-- GIVEN ENTRIES follows --
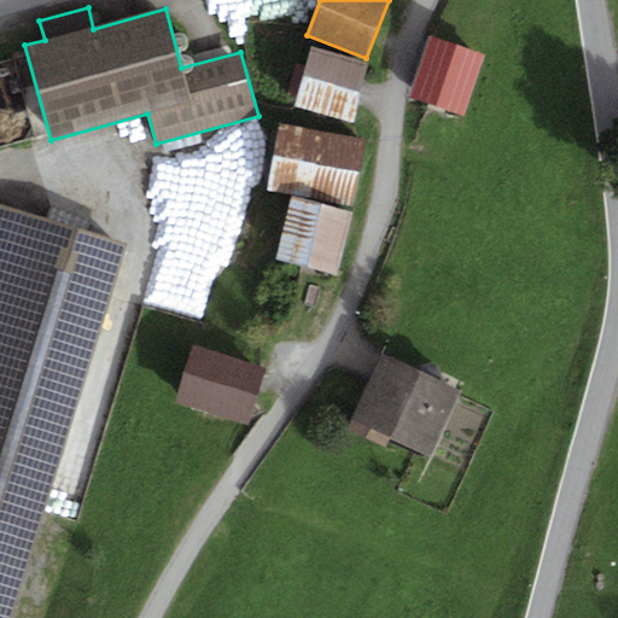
[(186,47),(188,46),(191,44),(192,41),(192,38),(191,35),(190,33),(187,31),(184,30),(181,30),(179,31),(178,34),(175,35),(175,39),(175,41),(176,44),(178,45),(180,46),(184,47),(186,47)]
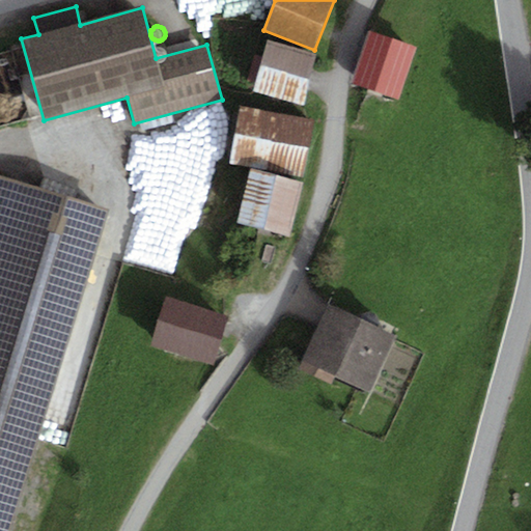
[(416,48),(369,32),(352,84),(398,100),(416,48)]
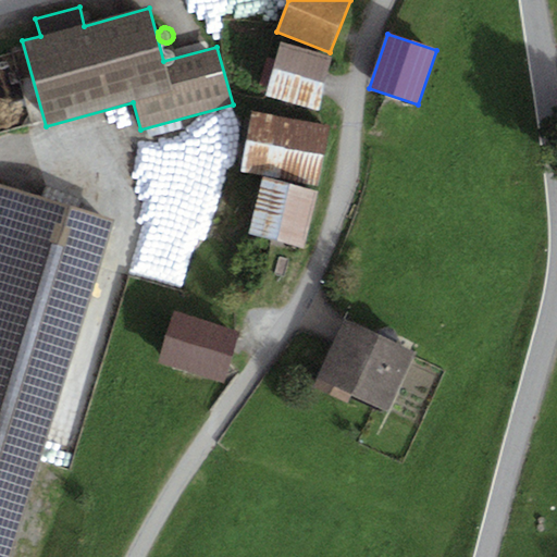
[(332,57),(280,42),(265,96),(318,109),(332,57)]
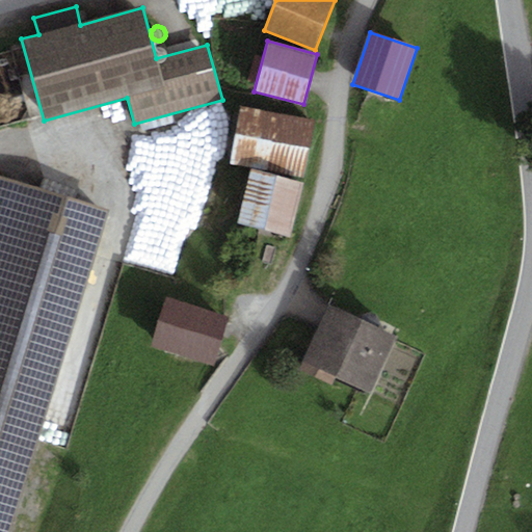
[(164,55),(166,54),(168,52),(169,50),(169,48),(168,46),(167,44),(165,42),(163,42),(161,42),(159,43),(157,44),(156,46),(155,48),(155,50),(156,52),(158,54),(160,55),(162,56),(164,55)]
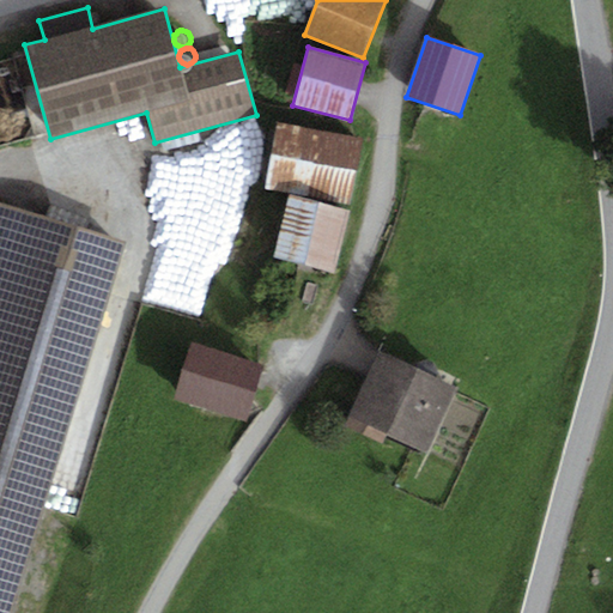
[(363,139),(278,122),(265,188),(350,205),(363,139)]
-- GIVEN ENTRIES concluded --
EXERCISE BRIEF
The output must be every line of the records, printed exactly, with the pictures omitted.

SOLUTION FOR THIS PROBLEM
[(186,47),(188,46),(191,44),(192,41),(192,38),(191,35),(190,33),(187,31),(184,30),(181,30),(179,31),(178,34),(175,35),(175,39),(175,41),(176,44),(178,45),(180,46),(184,47),(186,47)]
[(416,48),(369,32),(352,84),(398,100),(416,48)]
[(332,57),(280,42),(265,96),(318,109),(332,57)]
[(164,55),(166,54),(168,52),(169,50),(169,48),(168,46),(167,44),(165,42),(163,42),(161,42),(159,43),(157,44),(156,46),(155,48),(155,50),(156,52),(158,54),(160,55),(162,56),(164,55)]
[(363,139),(278,122),(265,188),(350,205),(363,139)]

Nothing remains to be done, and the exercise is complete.